- [Task instructions] Output every line of the listing below as a Markdown table with the columns Row and Line, numbering the rows in order and skipping blank lines. Leave the pictures out.

- [Collected data entries]
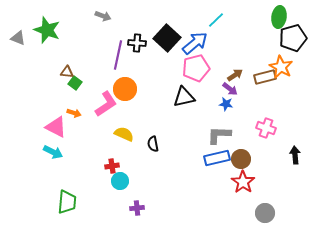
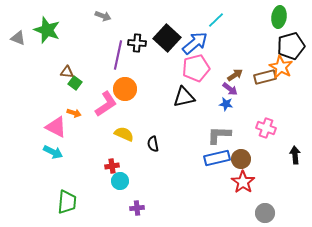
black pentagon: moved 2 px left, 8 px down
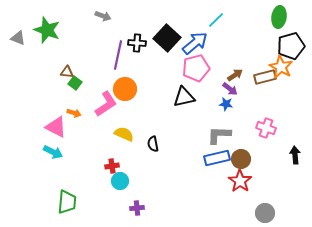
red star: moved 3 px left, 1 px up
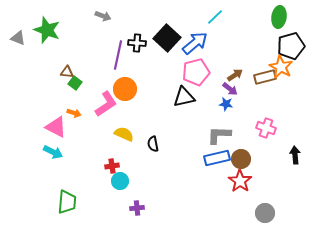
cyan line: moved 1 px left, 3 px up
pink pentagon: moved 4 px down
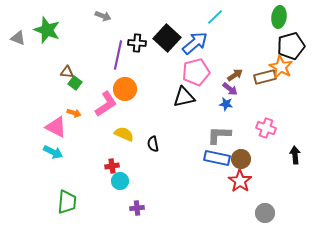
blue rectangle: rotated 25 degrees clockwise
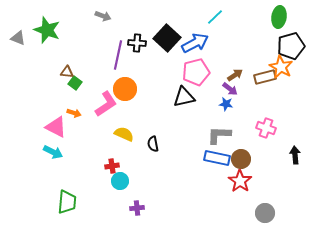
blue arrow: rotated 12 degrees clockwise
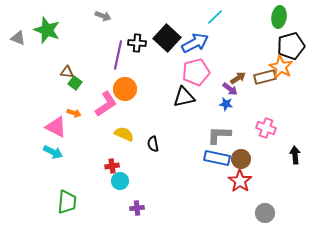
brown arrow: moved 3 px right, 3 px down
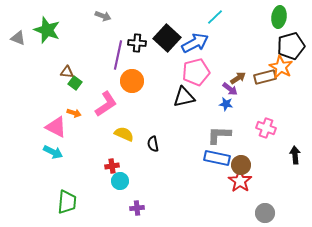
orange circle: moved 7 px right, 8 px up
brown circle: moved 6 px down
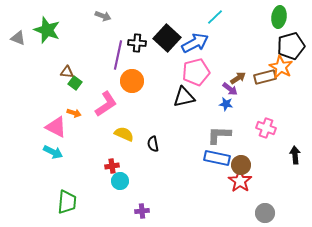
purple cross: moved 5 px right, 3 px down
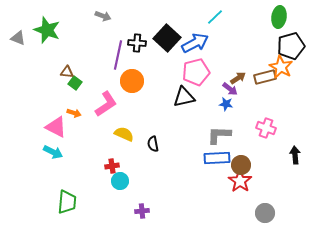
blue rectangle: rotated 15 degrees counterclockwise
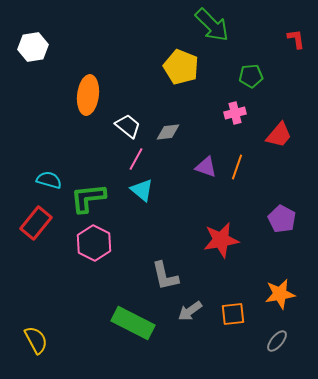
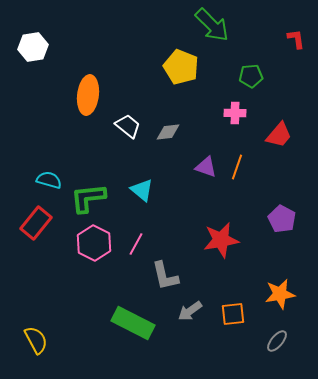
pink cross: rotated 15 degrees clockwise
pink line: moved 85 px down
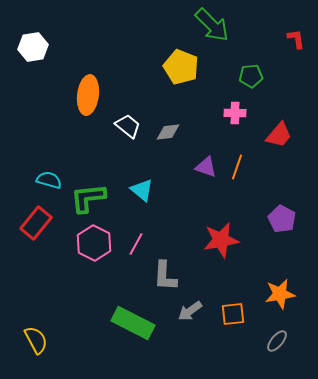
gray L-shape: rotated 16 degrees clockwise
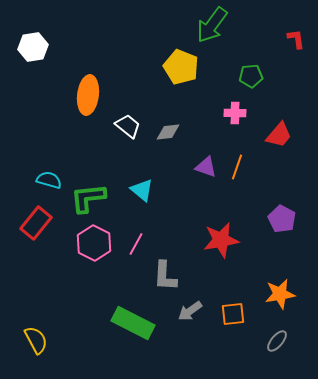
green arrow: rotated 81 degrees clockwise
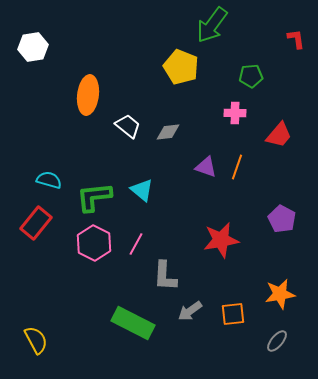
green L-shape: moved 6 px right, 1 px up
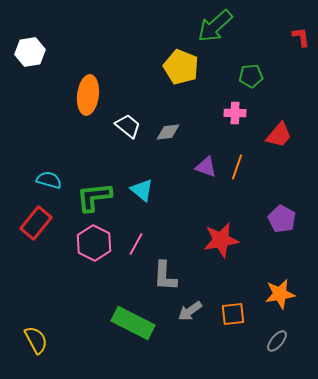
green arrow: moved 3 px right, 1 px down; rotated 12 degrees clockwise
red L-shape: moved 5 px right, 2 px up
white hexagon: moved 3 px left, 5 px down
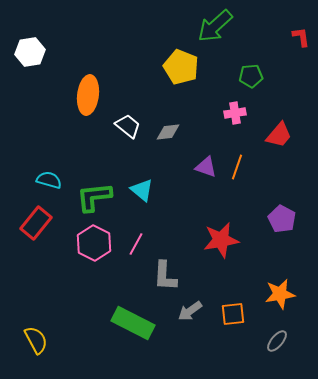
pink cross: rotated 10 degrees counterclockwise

- [Answer to the problem]
| Row | Line |
|---|---|
| 1 | black pentagon: moved 2 px left, 8 px down |
| 2 | red star: moved 3 px left, 1 px up |
| 3 | cyan line: moved 1 px left, 3 px up |
| 4 | pink pentagon: moved 4 px down |
| 5 | blue rectangle: rotated 25 degrees clockwise |
| 6 | blue arrow: rotated 12 degrees clockwise |
| 7 | brown arrow: moved 3 px right, 3 px down |
| 8 | orange circle: moved 7 px right, 8 px up |
| 9 | brown circle: moved 6 px down |
| 10 | purple cross: moved 5 px right, 3 px down |
| 11 | blue rectangle: rotated 15 degrees counterclockwise |
| 12 | pink cross: rotated 15 degrees clockwise |
| 13 | pink line: moved 85 px down |
| 14 | gray L-shape: rotated 16 degrees clockwise |
| 15 | green arrow: rotated 81 degrees clockwise |
| 16 | green L-shape: moved 6 px right, 1 px up |
| 17 | green arrow: moved 3 px right, 1 px down; rotated 12 degrees clockwise |
| 18 | red L-shape: moved 5 px right, 2 px up |
| 19 | white hexagon: moved 3 px left, 5 px down |
| 20 | pink cross: rotated 10 degrees counterclockwise |